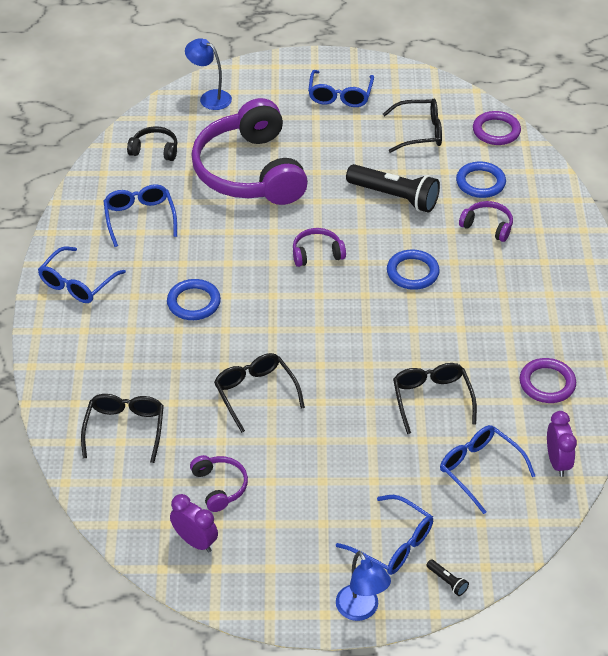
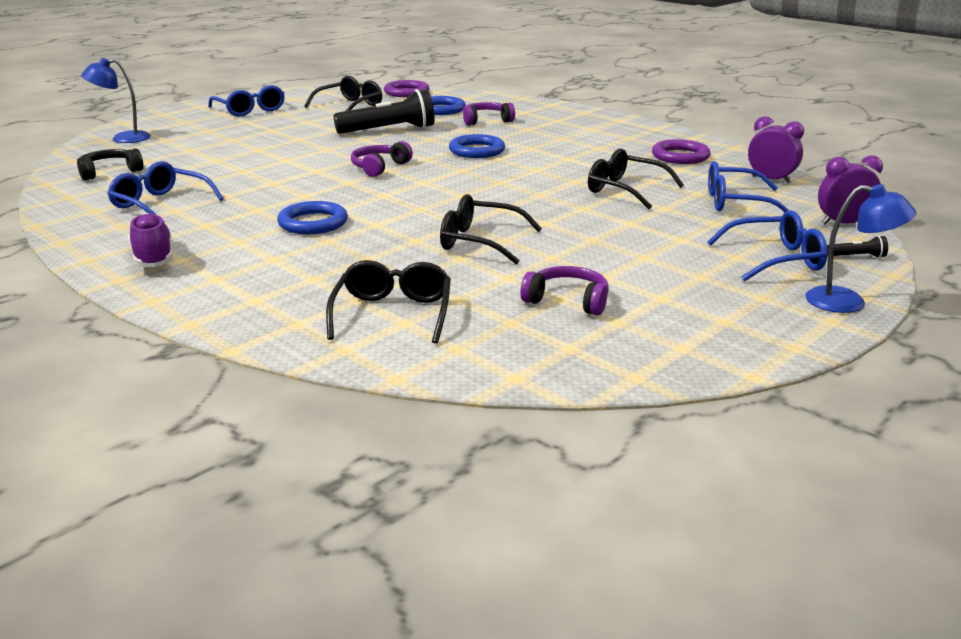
camera: 45 degrees left, 20 degrees down
(77, 284) = (153, 257): blue glasses -> purple shoe
(125, 429) = (393, 313): black glasses -> black glasses turned 45 degrees clockwise
(195, 541) = (624, 342): purple clock -> purple clock (843, 223)
(250, 171) = (234, 155): purple headphones -> none

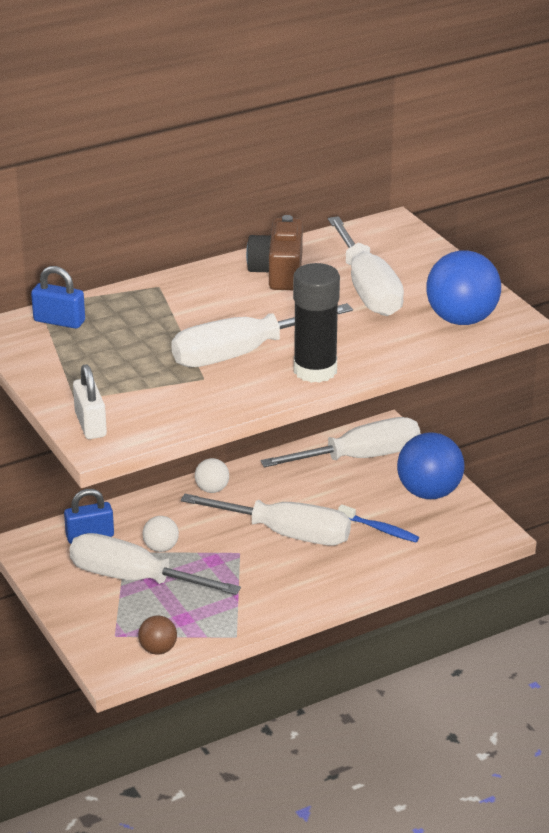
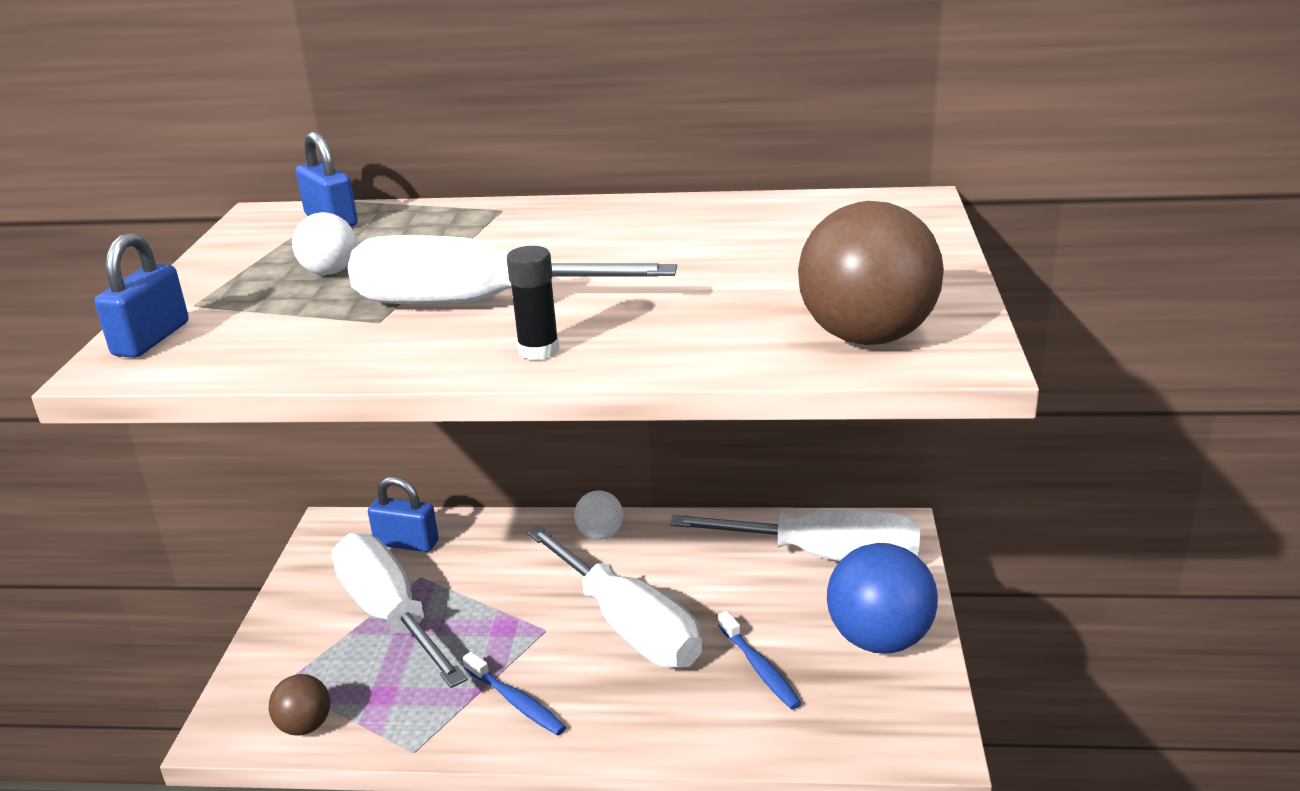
camera: 35 degrees right, 5 degrees down
(90, 424) = (151, 339): white padlock -> blue padlock
(161, 548) = (464, 587): white ball -> white ball (330, 272)
(265, 593) = (516, 702): none -> blue toothbrush
(278, 272) = (672, 223): brown camera -> none
(315, 370) = (538, 350): black glue stick -> black glue stick, size x0.53
(367, 289) = (768, 266): white screwdriver -> none
(461, 319) = (867, 337): blue ball -> brown ball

▶ **Work to be completed**:
Respond with the exact lines running from the one that contains "(367, 289) = (768, 266): white" through the last line of the data above, and no other lines.

▶ **Task result**:
(367, 289) = (768, 266): white screwdriver -> none
(461, 319) = (867, 337): blue ball -> brown ball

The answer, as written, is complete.